- RECORDS FOR THIS TASK -
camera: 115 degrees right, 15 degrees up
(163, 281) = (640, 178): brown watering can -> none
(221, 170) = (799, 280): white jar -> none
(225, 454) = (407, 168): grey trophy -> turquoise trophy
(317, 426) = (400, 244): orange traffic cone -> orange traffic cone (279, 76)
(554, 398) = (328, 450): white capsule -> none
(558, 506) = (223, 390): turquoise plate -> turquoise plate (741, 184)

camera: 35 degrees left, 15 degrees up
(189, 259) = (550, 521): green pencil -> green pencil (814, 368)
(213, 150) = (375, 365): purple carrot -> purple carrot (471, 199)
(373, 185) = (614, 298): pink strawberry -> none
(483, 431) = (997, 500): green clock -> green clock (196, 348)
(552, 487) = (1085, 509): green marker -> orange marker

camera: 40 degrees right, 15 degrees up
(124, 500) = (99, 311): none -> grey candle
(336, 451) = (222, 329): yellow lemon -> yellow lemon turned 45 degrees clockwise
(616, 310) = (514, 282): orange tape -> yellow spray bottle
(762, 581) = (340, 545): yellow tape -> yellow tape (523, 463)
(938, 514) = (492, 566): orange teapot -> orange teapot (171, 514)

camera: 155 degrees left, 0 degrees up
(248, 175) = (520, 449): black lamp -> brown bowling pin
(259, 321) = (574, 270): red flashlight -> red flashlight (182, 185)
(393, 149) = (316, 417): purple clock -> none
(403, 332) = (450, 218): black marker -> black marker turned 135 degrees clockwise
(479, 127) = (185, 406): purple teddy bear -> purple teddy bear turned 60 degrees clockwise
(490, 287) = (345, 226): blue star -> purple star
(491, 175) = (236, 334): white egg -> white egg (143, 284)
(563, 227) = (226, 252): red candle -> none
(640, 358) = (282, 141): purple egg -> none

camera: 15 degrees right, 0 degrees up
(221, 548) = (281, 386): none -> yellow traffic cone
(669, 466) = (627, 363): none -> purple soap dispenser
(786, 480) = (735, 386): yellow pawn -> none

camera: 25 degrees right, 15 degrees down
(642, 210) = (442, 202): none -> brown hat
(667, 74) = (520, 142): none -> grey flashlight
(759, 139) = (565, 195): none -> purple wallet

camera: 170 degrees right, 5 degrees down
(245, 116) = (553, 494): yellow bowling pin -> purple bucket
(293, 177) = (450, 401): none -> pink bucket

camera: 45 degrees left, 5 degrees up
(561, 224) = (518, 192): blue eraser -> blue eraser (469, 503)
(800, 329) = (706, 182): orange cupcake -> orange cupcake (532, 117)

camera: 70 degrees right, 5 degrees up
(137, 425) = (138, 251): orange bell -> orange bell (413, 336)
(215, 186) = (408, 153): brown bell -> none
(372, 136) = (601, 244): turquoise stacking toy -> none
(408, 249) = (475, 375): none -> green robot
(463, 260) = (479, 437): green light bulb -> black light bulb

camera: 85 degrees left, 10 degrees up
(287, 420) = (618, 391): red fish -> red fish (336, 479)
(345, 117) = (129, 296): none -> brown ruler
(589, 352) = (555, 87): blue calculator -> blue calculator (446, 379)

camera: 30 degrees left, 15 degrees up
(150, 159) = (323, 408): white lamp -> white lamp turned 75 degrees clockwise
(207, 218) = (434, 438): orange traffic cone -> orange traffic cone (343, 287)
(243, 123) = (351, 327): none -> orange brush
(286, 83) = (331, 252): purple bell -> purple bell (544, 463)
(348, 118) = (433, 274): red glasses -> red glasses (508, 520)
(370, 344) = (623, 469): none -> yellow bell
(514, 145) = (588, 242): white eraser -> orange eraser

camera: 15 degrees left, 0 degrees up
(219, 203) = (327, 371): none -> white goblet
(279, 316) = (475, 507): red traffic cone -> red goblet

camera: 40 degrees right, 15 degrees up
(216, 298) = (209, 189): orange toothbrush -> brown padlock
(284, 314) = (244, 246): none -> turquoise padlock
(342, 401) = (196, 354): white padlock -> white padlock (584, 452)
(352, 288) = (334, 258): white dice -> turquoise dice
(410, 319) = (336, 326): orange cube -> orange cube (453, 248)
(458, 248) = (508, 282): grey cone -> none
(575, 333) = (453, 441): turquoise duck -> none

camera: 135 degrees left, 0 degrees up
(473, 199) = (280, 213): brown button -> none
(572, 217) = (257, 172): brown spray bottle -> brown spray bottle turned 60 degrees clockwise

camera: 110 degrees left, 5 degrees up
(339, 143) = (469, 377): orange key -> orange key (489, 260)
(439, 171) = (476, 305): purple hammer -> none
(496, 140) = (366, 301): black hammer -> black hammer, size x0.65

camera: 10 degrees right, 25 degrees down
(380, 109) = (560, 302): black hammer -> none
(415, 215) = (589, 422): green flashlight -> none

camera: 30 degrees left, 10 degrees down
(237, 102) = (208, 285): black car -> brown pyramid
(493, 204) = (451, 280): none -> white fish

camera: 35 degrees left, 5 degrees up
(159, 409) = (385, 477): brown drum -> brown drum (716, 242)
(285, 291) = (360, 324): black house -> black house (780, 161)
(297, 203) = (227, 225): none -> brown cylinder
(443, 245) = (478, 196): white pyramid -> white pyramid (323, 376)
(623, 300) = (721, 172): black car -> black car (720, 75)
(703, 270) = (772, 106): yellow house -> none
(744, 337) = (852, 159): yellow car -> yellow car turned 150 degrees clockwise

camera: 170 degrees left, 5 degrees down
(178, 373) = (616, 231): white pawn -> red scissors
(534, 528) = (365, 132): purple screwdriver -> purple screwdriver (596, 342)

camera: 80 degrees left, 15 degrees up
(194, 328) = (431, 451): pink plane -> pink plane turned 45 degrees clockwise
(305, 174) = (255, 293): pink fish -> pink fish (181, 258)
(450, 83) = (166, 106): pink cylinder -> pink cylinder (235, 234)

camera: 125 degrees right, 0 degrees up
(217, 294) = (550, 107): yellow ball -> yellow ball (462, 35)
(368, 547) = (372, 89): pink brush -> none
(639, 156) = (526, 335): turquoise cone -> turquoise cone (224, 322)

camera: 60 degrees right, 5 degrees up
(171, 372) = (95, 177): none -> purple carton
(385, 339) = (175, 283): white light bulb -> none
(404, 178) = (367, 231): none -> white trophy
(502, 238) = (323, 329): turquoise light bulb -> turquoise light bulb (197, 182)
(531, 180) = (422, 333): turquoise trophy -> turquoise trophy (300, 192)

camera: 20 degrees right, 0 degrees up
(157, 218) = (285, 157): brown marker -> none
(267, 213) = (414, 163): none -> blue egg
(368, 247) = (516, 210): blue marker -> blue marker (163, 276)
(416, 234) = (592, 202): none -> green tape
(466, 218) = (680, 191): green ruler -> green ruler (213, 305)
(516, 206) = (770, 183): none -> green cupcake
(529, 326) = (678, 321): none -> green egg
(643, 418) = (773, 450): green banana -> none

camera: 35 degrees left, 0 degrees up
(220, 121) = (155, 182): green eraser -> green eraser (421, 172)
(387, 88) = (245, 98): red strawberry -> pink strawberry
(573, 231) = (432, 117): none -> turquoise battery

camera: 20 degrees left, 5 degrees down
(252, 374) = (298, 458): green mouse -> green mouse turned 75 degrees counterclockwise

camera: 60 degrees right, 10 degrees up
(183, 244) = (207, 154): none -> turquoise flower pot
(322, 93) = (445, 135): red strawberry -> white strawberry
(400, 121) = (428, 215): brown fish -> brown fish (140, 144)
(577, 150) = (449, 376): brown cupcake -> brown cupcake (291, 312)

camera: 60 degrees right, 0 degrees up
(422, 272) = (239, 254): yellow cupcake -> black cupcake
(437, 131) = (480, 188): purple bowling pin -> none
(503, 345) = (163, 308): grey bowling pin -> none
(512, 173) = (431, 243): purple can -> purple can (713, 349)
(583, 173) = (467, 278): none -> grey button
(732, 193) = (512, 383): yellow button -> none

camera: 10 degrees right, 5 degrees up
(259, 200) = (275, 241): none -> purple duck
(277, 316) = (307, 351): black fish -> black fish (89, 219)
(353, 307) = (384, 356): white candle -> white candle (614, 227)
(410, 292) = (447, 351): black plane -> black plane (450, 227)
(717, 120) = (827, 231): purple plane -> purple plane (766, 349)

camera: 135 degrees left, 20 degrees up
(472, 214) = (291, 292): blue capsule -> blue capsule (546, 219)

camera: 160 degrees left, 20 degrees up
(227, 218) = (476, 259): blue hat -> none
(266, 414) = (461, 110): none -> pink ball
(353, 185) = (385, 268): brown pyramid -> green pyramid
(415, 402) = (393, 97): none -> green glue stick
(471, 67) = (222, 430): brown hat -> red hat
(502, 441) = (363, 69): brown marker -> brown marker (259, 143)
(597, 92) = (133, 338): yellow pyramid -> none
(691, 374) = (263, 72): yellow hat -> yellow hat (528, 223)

- INSTRUCTIONS FOR THE TASK -
Going through the listing above, copy out every line that has the string "padlock".

- RESULT OF THE TASK -
(216, 298) = (209, 189): orange toothbrush -> brown padlock
(284, 314) = (244, 246): none -> turquoise padlock
(342, 401) = (196, 354): white padlock -> white padlock (584, 452)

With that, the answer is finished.